## EXERCISE DIRECTIONS
Do not include the pictures; repeat the rest of the data exactly.

START DATASET EXCERPT

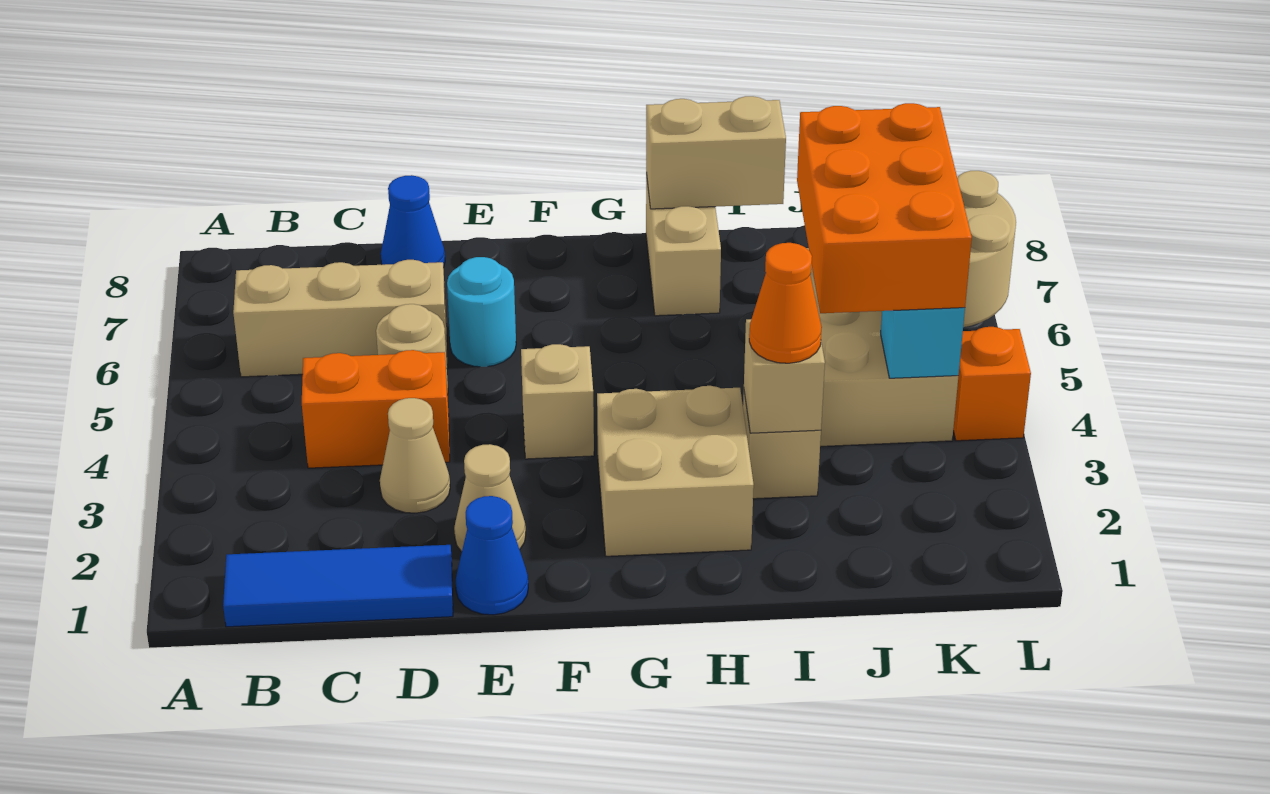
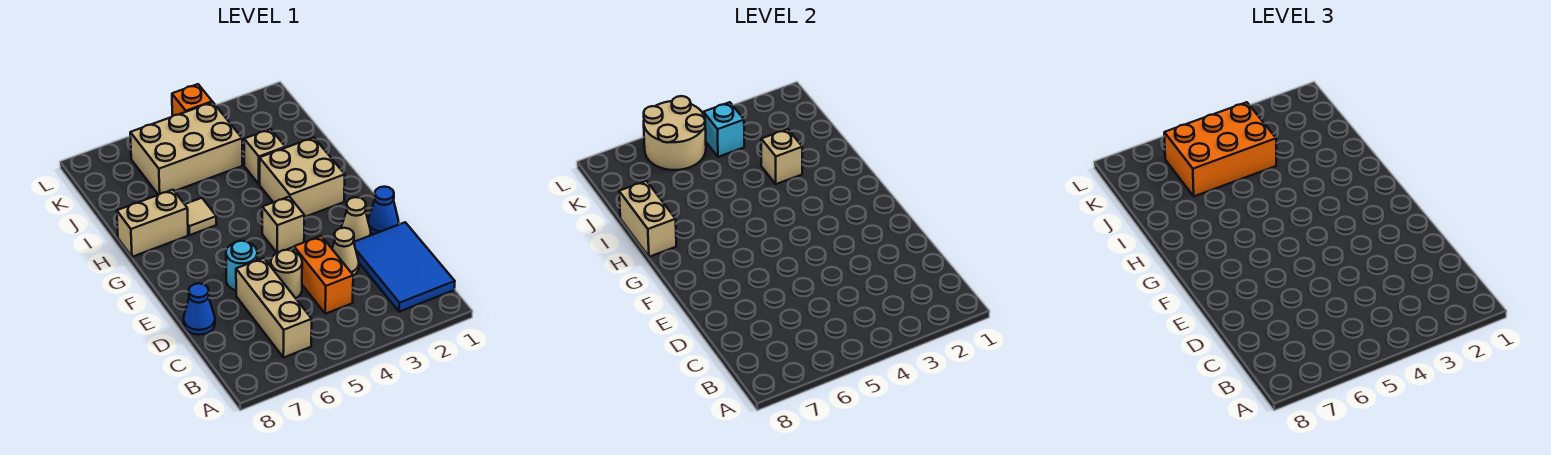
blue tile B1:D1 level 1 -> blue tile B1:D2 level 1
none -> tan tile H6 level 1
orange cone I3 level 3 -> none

END DATASET EXCERPT

## ANSWER BELOW
blue tile B1:D1 level 1 -> blue tile B1:D2 level 1
none -> tan tile H6 level 1
orange cone I3 level 3 -> none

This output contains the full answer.